**Work instructions**
The answer must be every line below that holds the word "minus".

**Information supplied**
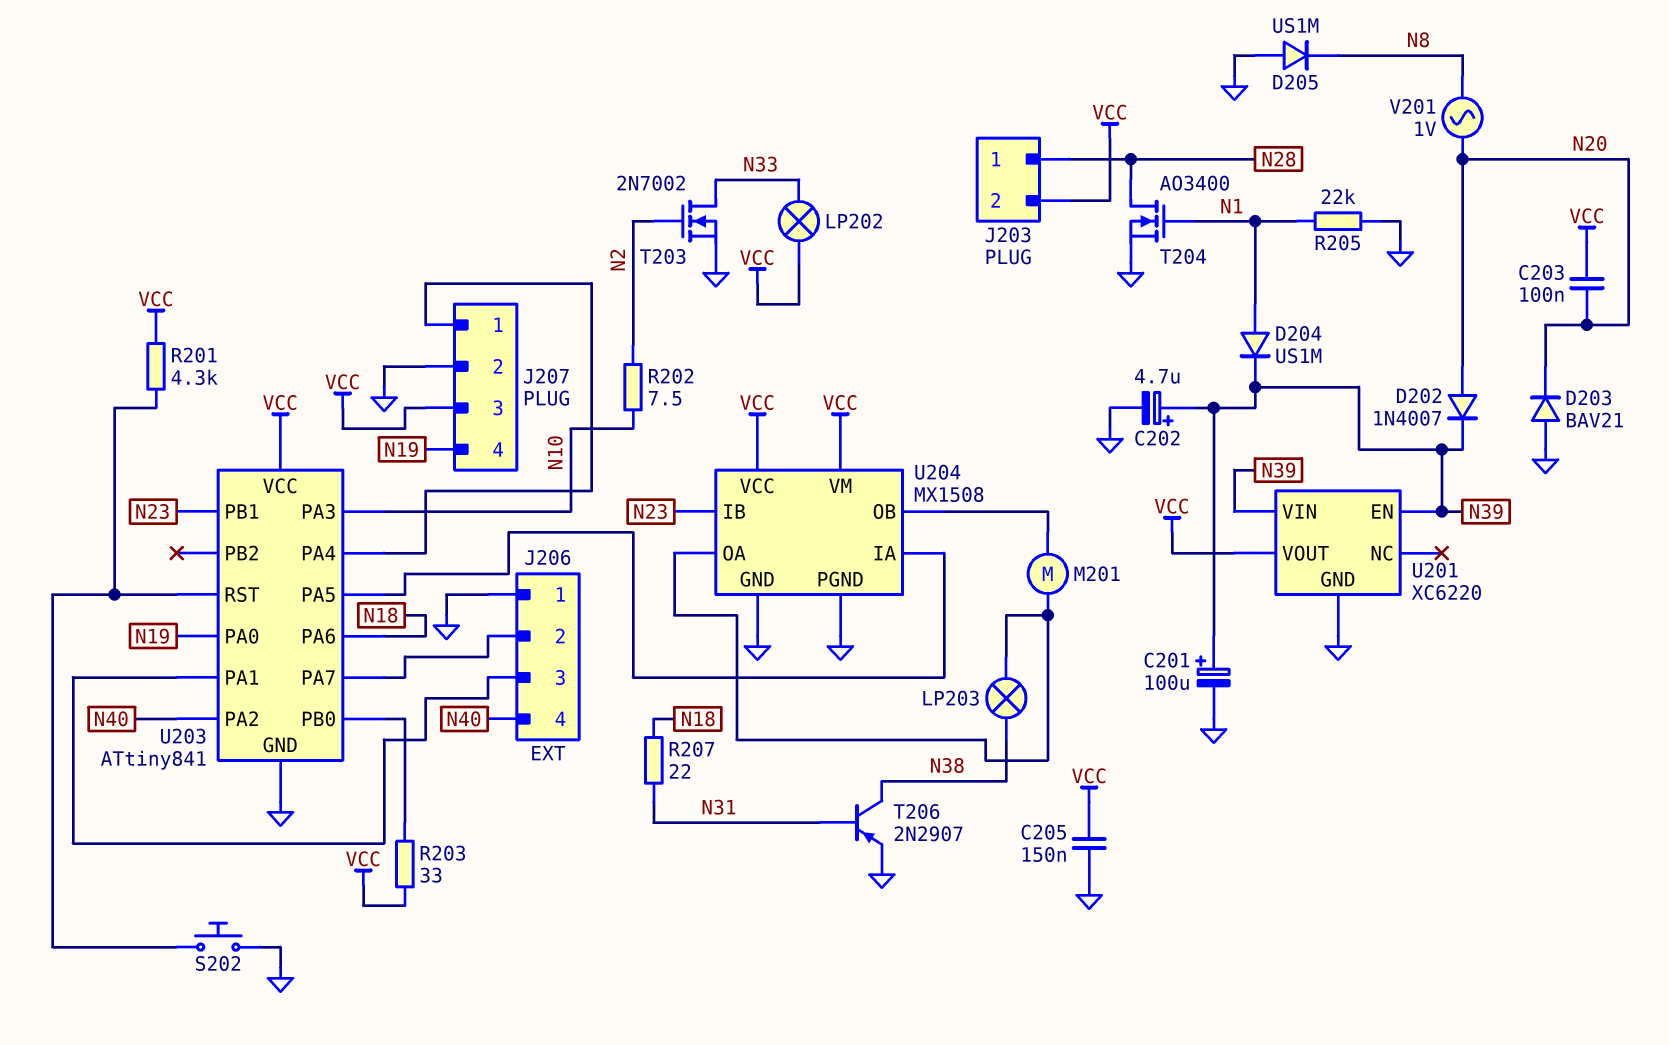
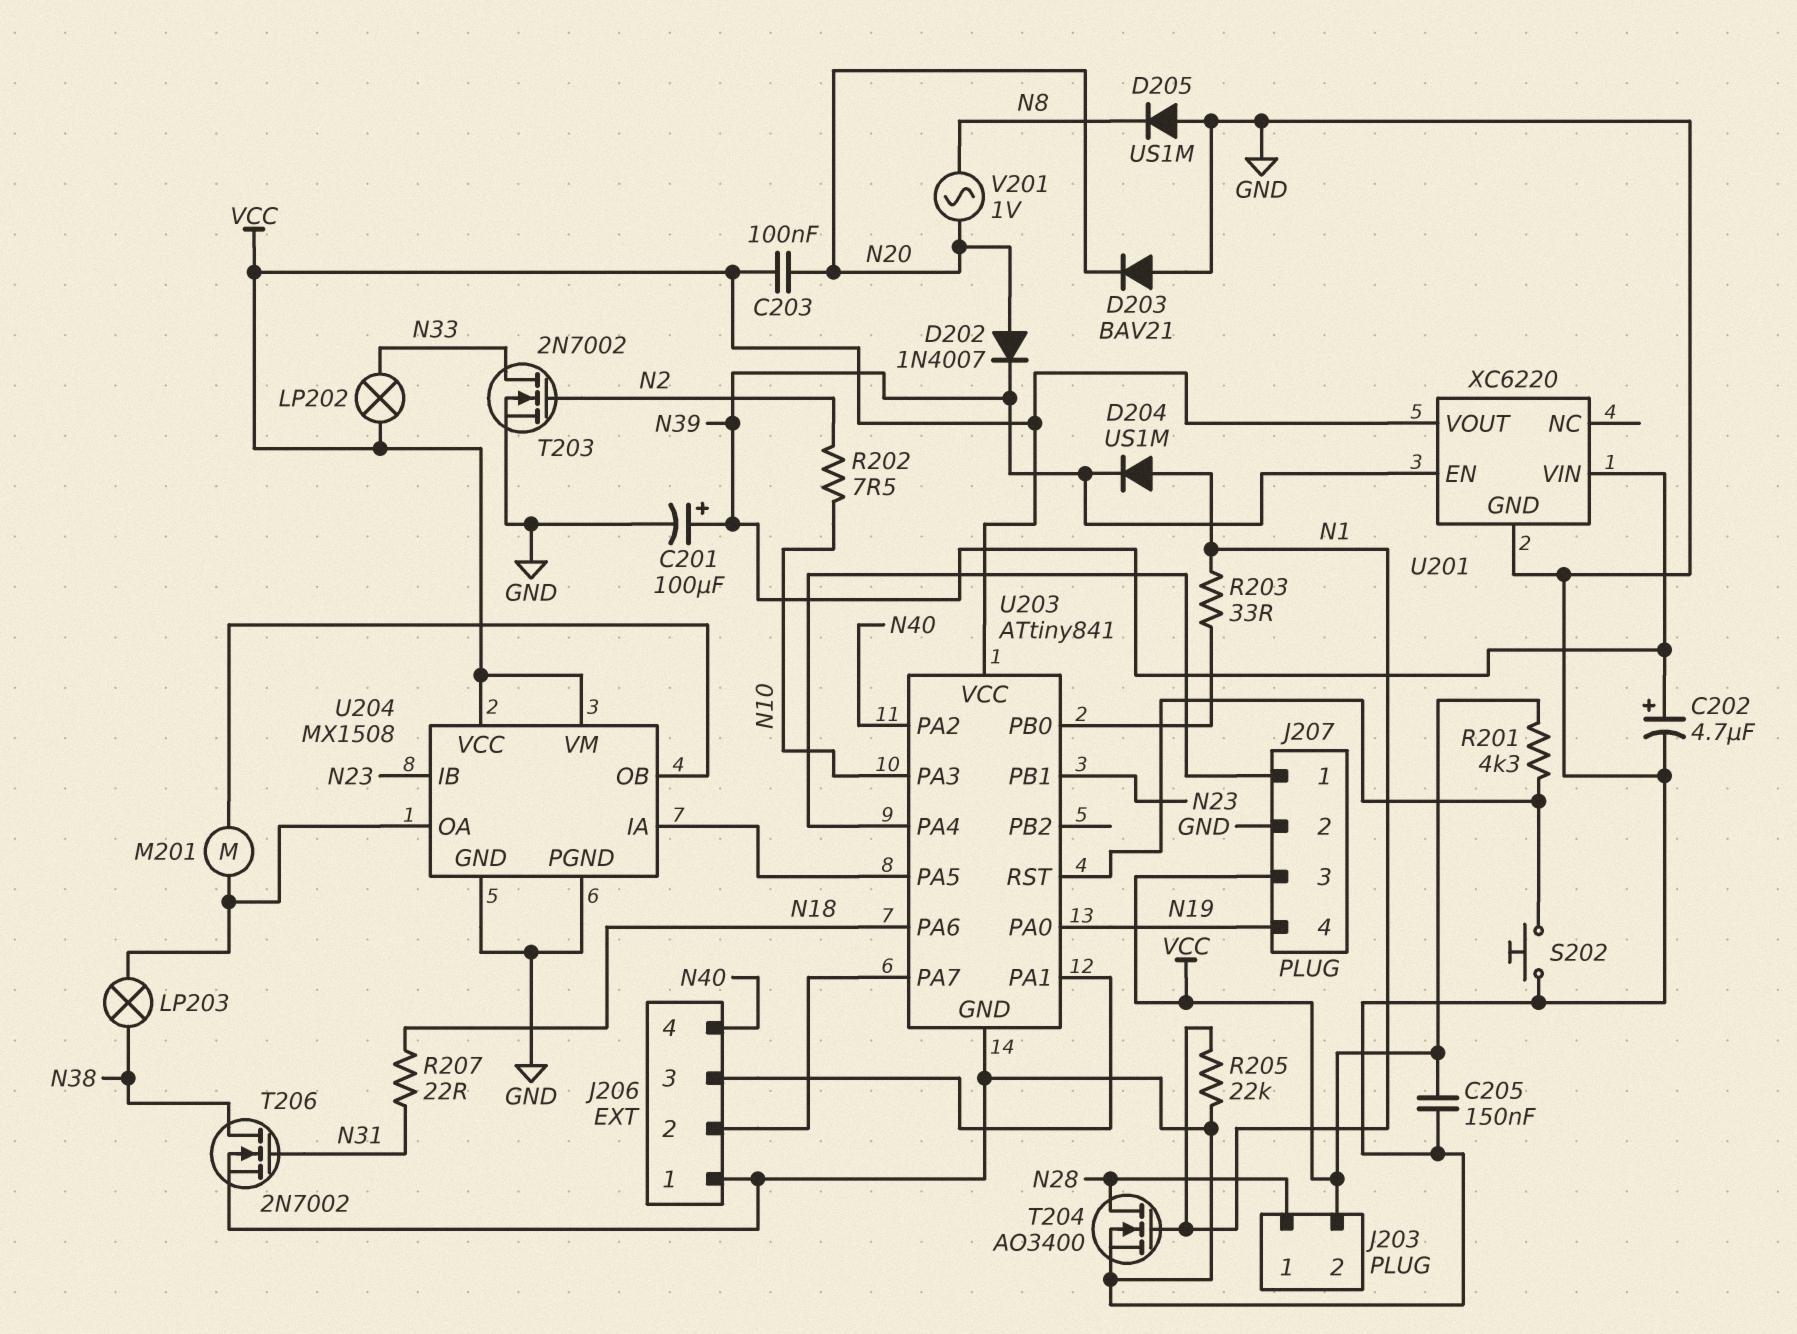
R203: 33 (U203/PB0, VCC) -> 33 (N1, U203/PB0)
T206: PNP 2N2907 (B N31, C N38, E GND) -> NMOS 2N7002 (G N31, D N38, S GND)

...

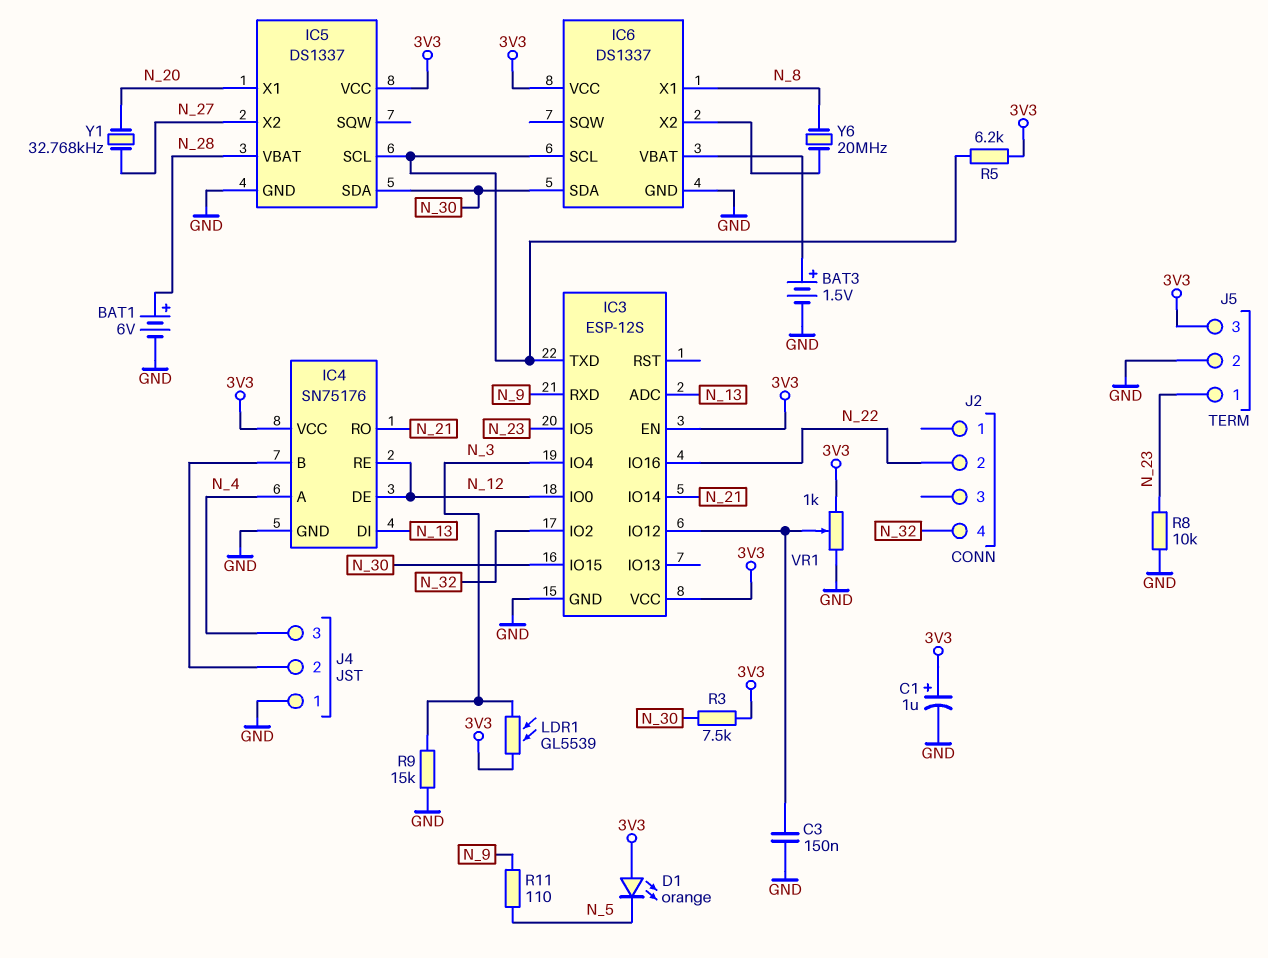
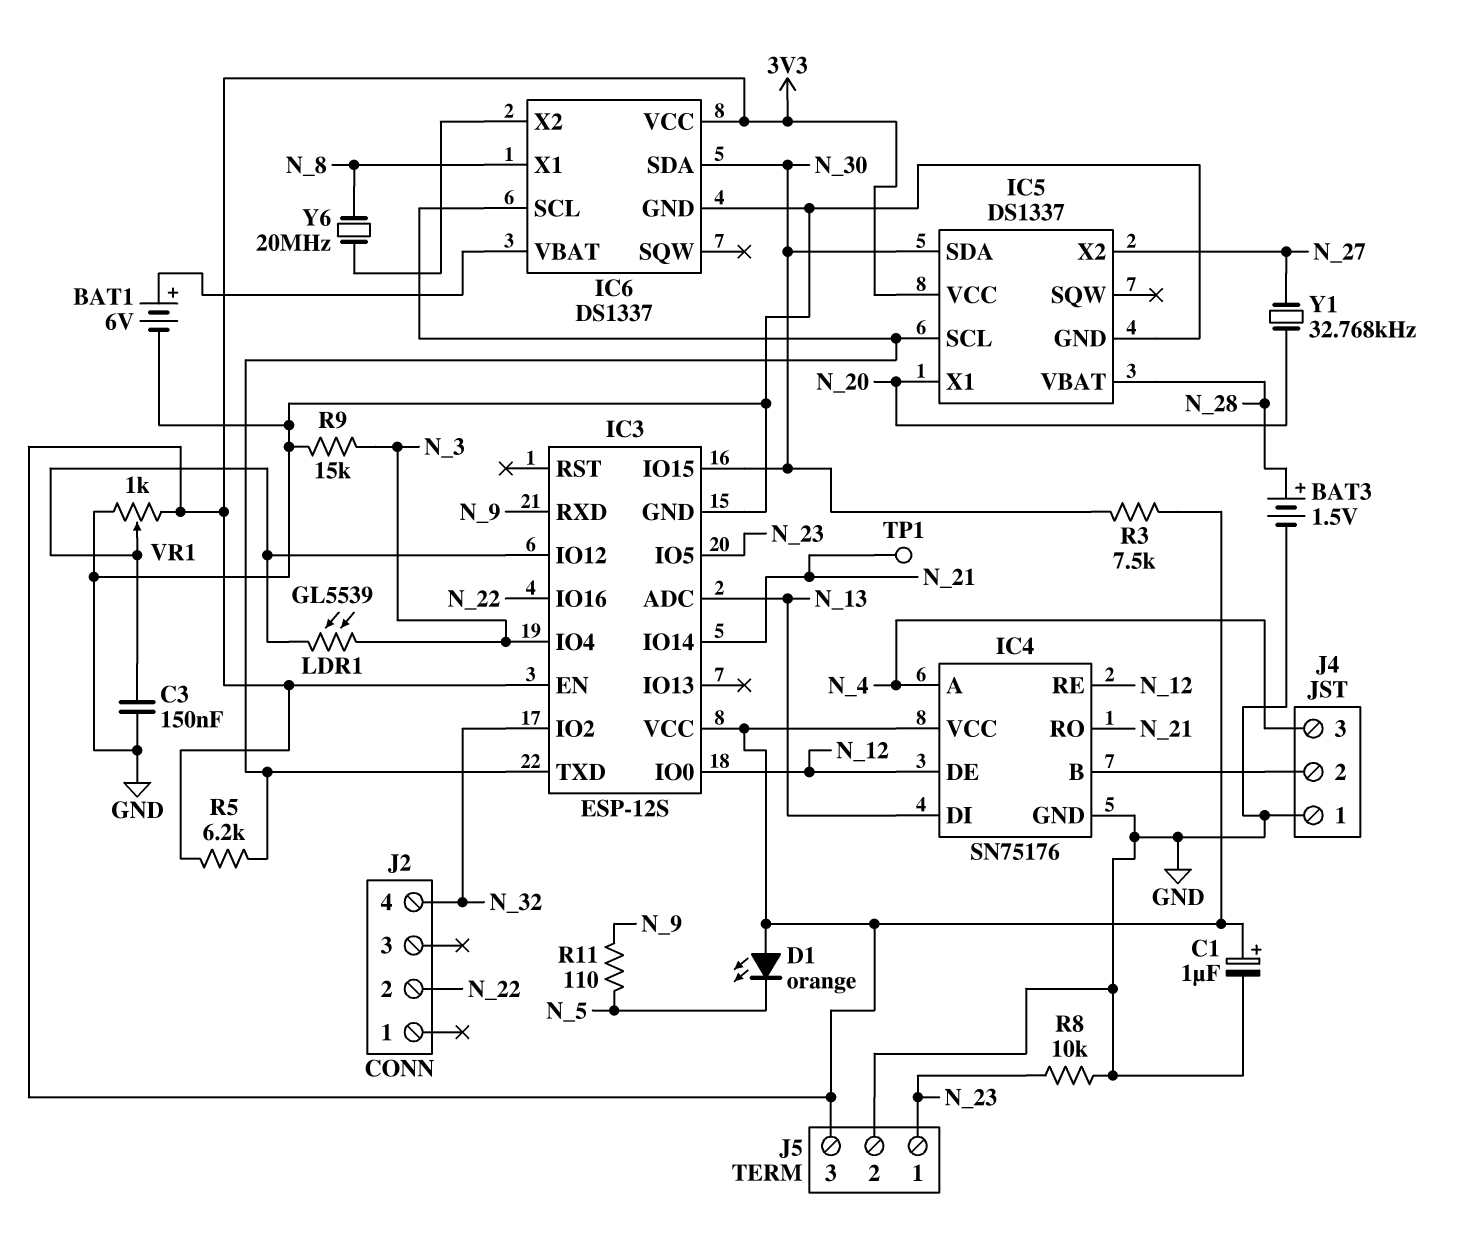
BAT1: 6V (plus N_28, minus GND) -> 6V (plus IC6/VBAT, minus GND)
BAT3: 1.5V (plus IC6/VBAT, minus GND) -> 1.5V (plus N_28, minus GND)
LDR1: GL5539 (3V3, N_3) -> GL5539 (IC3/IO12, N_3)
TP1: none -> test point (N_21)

**Task output**
BAT1: 6V (plus N_28, minus GND) -> 6V (plus IC6/VBAT, minus GND)
BAT3: 1.5V (plus IC6/VBAT, minus GND) -> 1.5V (plus N_28, minus GND)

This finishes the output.